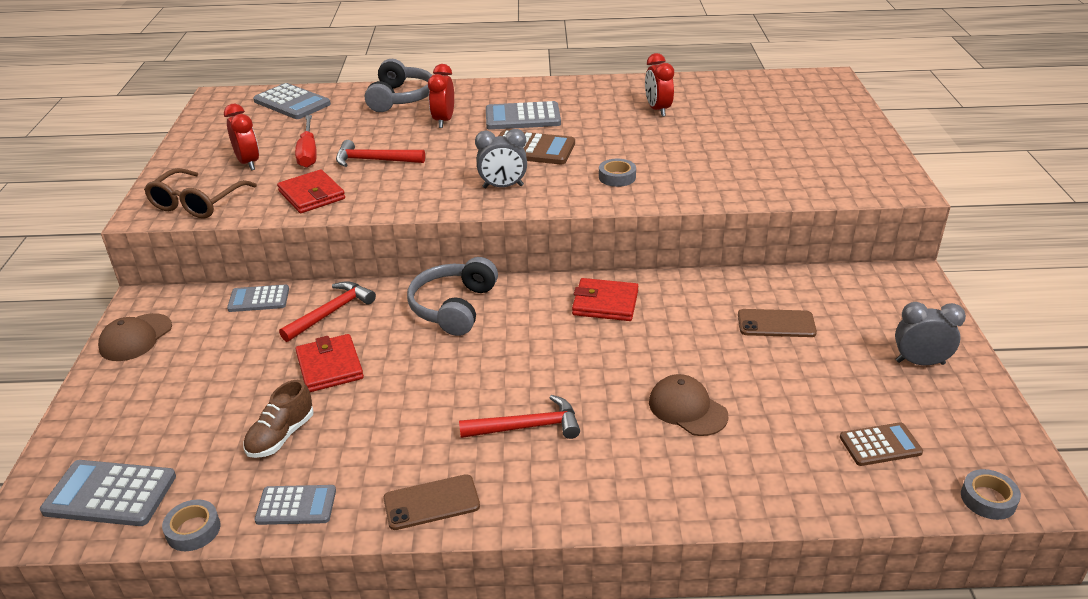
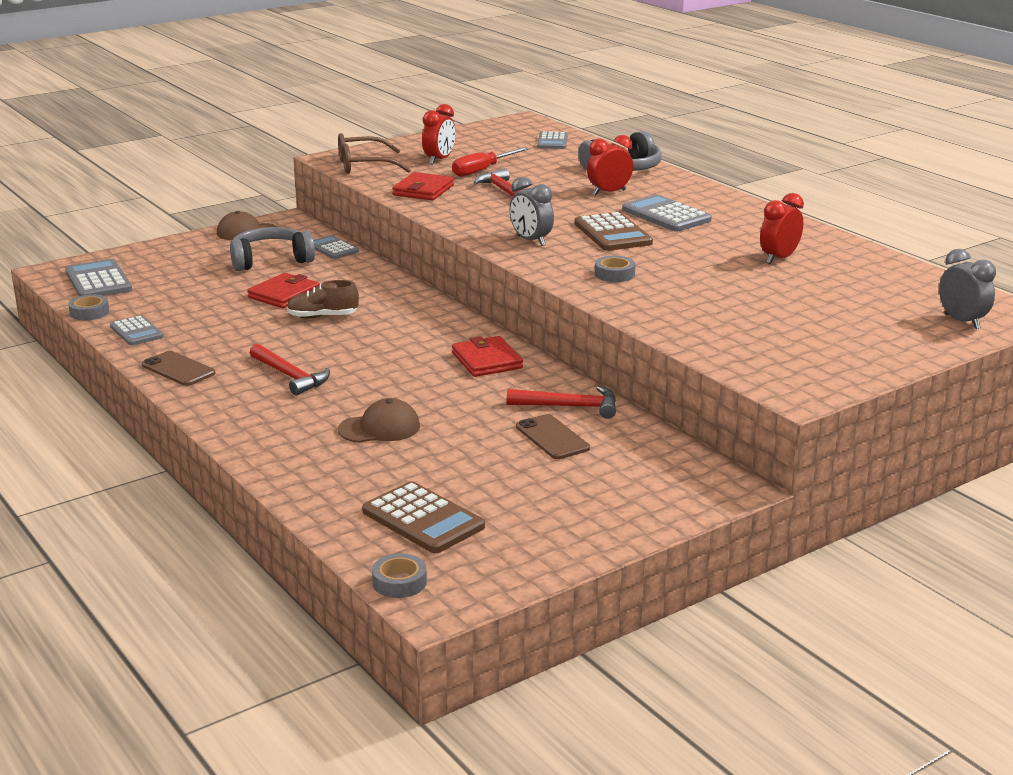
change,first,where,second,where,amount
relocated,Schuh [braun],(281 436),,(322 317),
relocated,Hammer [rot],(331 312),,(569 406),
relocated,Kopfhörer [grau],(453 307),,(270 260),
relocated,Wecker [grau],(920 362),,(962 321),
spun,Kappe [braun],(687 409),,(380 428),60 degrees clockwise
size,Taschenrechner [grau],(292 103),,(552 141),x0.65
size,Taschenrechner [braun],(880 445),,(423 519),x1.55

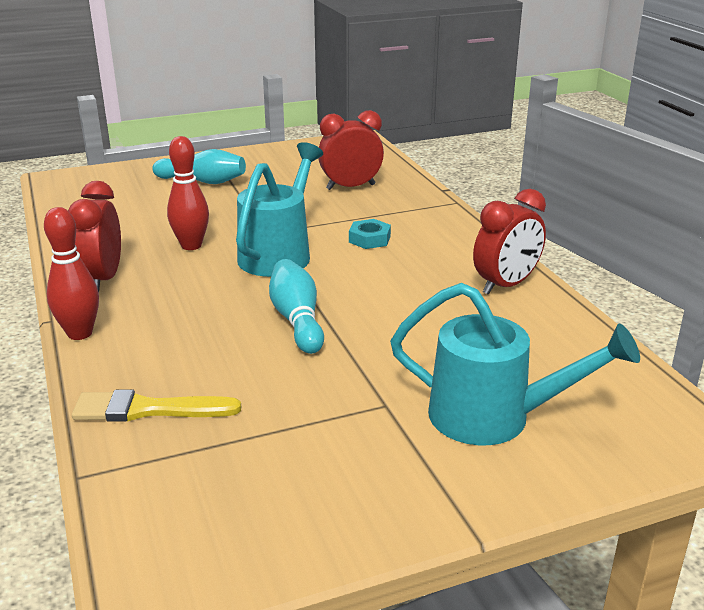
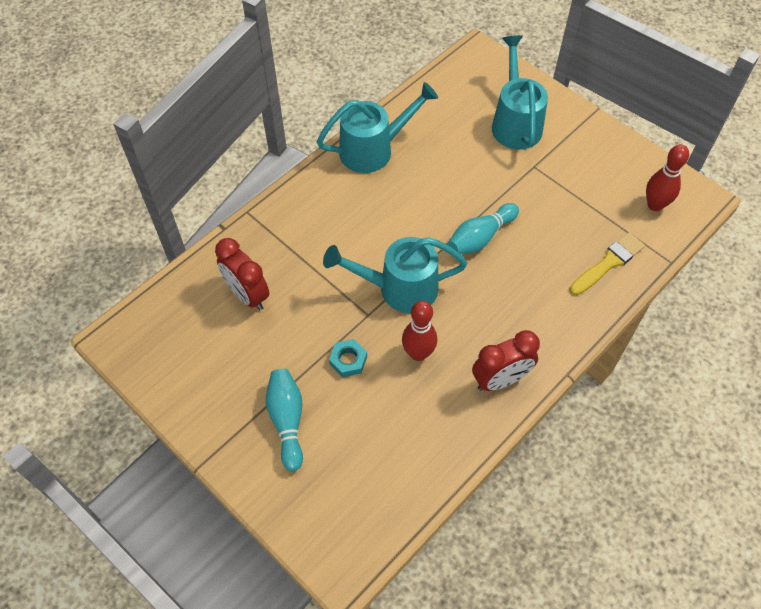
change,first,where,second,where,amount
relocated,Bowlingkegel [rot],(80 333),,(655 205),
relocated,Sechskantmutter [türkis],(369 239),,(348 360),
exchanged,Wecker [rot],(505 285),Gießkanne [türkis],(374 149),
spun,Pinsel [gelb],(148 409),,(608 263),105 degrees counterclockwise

________________________

# [What you will do]
Could you copy every line from the records that has "relocated" in it?

# [Task result]
relocated,Schuh [braun],(281 436),,(322 317),
relocated,Hammer [rot],(331 312),,(569 406),
relocated,Kopfhörer [grau],(453 307),,(270 260),
relocated,Wecker [grau],(920 362),,(962 321),
relocated,Bowlingkegel [rot],(80 333),,(655 205),
relocated,Sechskantmutter [türkis],(369 239),,(348 360),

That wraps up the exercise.